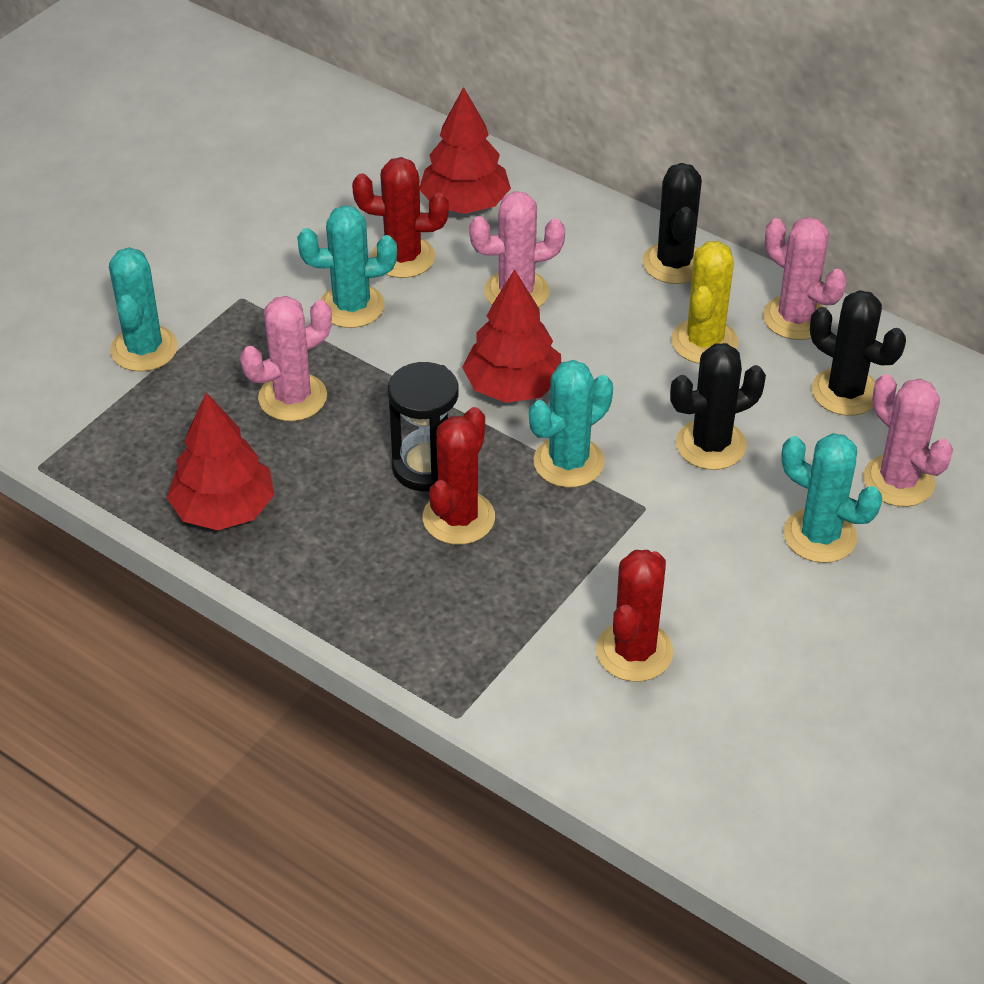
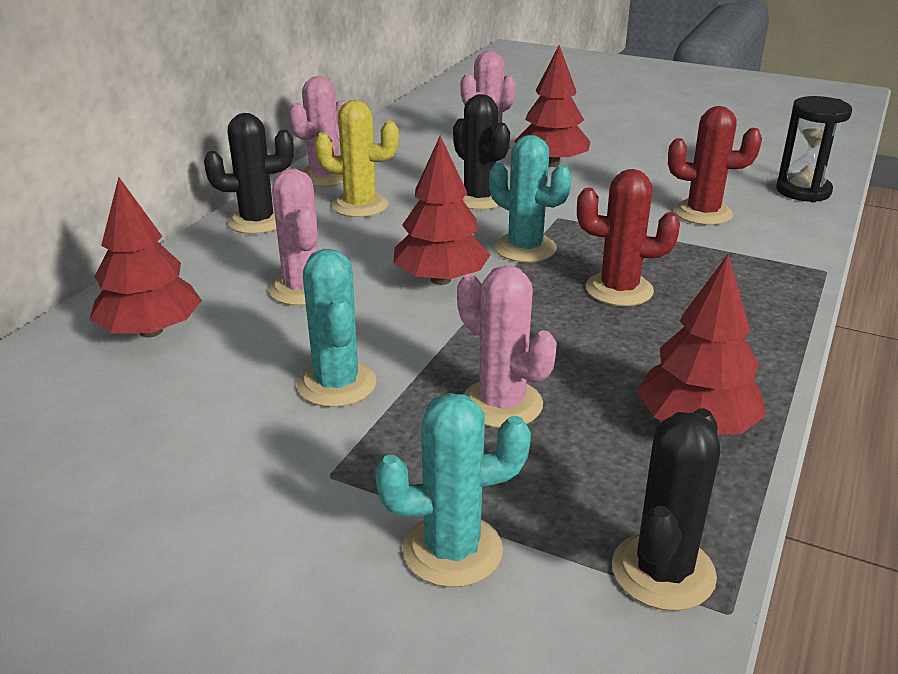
camera: 100 degrees left, 15 degrees down
red cactus [352,157,449,278] -> none
black hourglass [388,362,459,491] -> black hourglass moved to [776,96,852,202]
turquoise cactus [781,433,882,563] -> red tree [515,45,590,167]
black cactus [810,290,906,416] -> black cactus moved to [612,408,720,611]

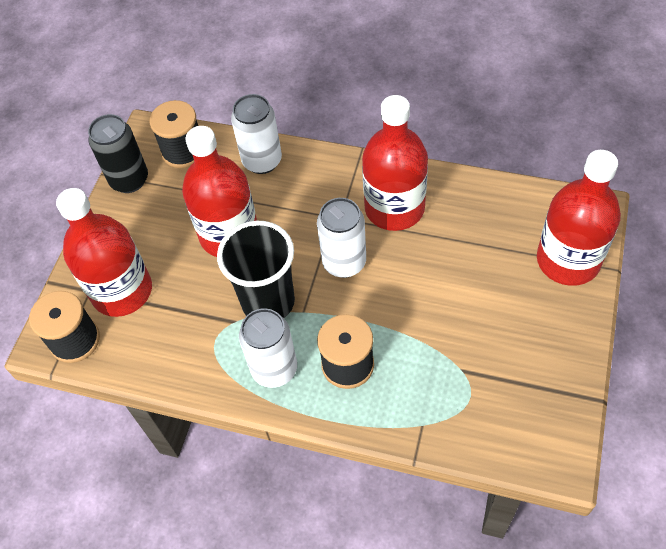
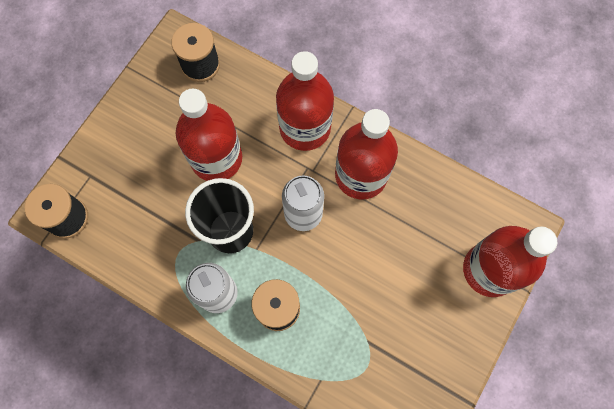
camera: 10 degrees right, 15 degrees up
red bottle [56,188,152,317] -> red bottle moved to [276,51,334,151]
black can [88,114,148,193] -> none
white can [231,94,282,174] -> none

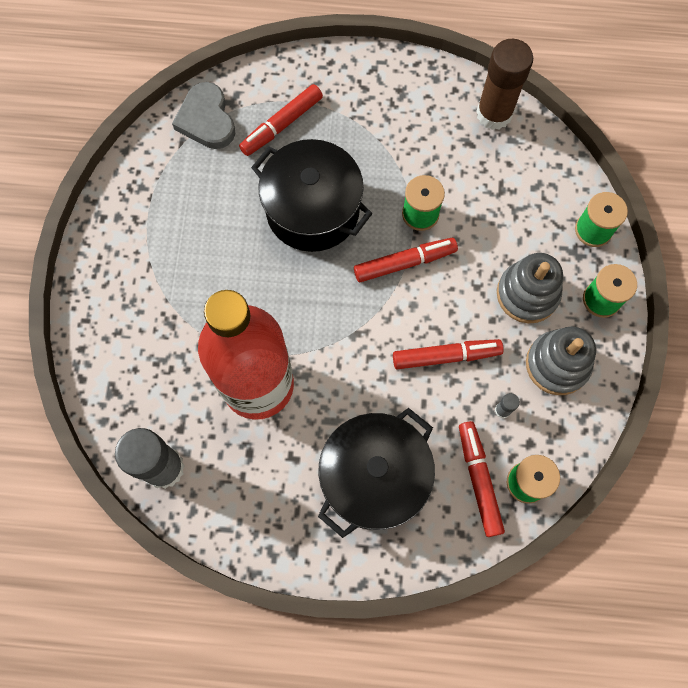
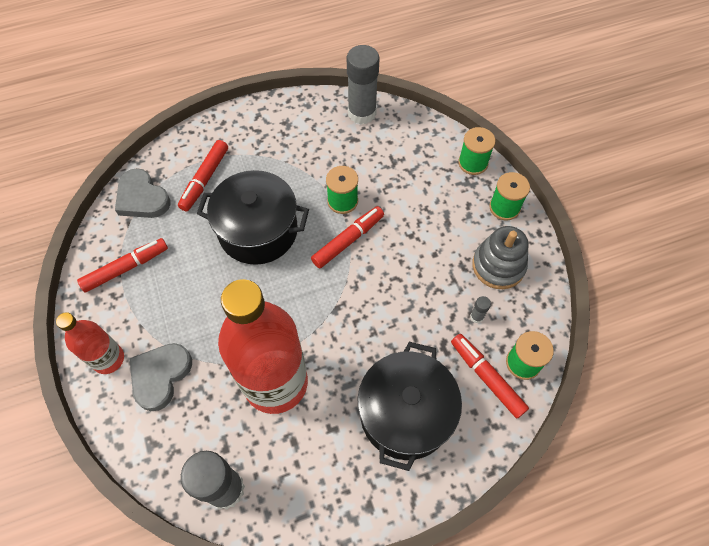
camera: 25 degrees left, 10 degrees down
red marker [393,339,504,369] -> red marker moved to [77,238,168,292]
brown glue stick [476,39,533,130] -> grey glue stick [347,45,379,125]
grey stacking toy [497,253,563,323] -> none
none -> red bottle [56,312,124,374]
none -> grey heart [129,343,192,411]

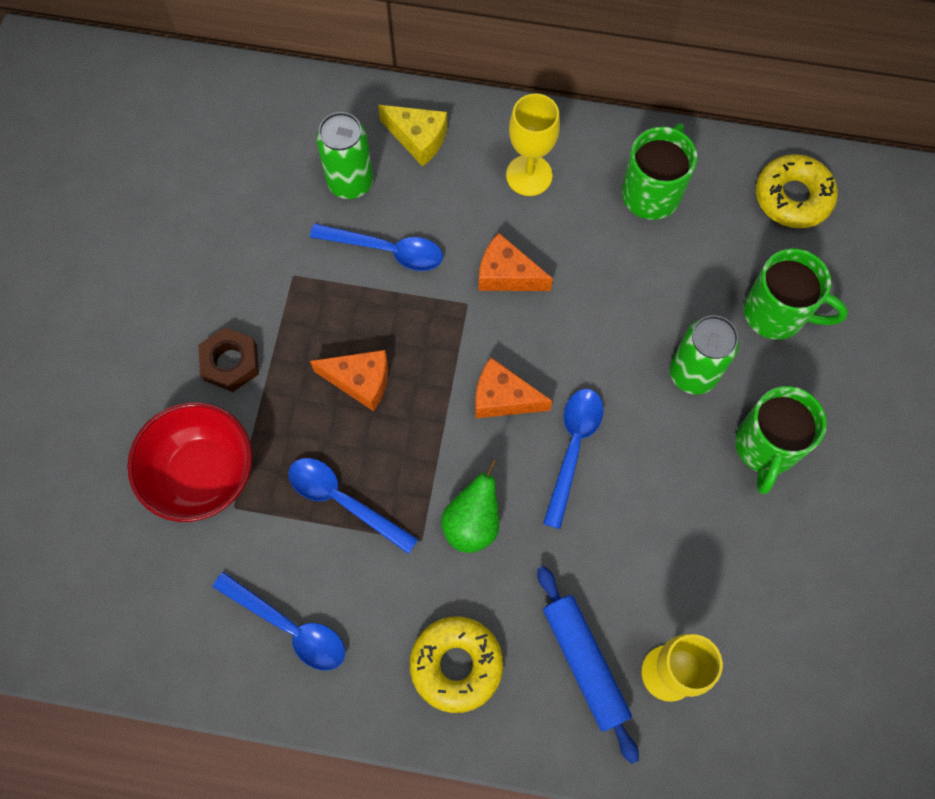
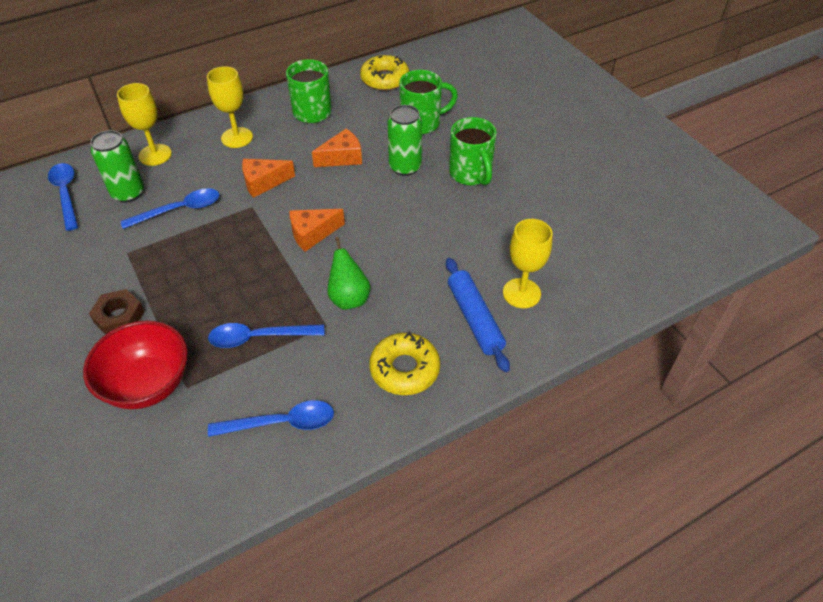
camera: 40 degrees left, 20 degrees down
orange cheese [310,350,388,411] -> orange cheese moved to [312,129,362,167]
yellow cheese [378,105,448,167] -> yellow goblet [117,83,172,166]
blue rolling pin [537,566,639,764] -> blue rolling pin turned 45 degrees clockwise [446,258,510,372]
blue spoon [543,389,604,529] -> blue spoon moved to [48,163,78,231]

----

Instructions to follow: From the line with "camera: 10 degrees right, 15 degrees up" up to and including the line with "camera: 40 degrees left, 20 degrees down" above, retype every line exactly and nothing more; leave out the pictures.

Task answer:
camera: 10 degrees right, 15 degrees up
red bottle [56,188,152,317] -> red bottle moved to [276,51,334,151]
black can [88,114,148,193] -> none
white can [231,94,282,174] -> none

camera: 25 degrees left, 10 degrees down
red marker [393,339,504,369] -> red marker moved to [77,238,168,292]
brown glue stick [476,39,533,130] -> grey glue stick [347,45,379,125]
grey stacking toy [497,253,563,323] -> none
none -> red bottle [56,312,124,374]
none -> grey heart [129,343,192,411]

camera: 40 degrees left, 20 degrees down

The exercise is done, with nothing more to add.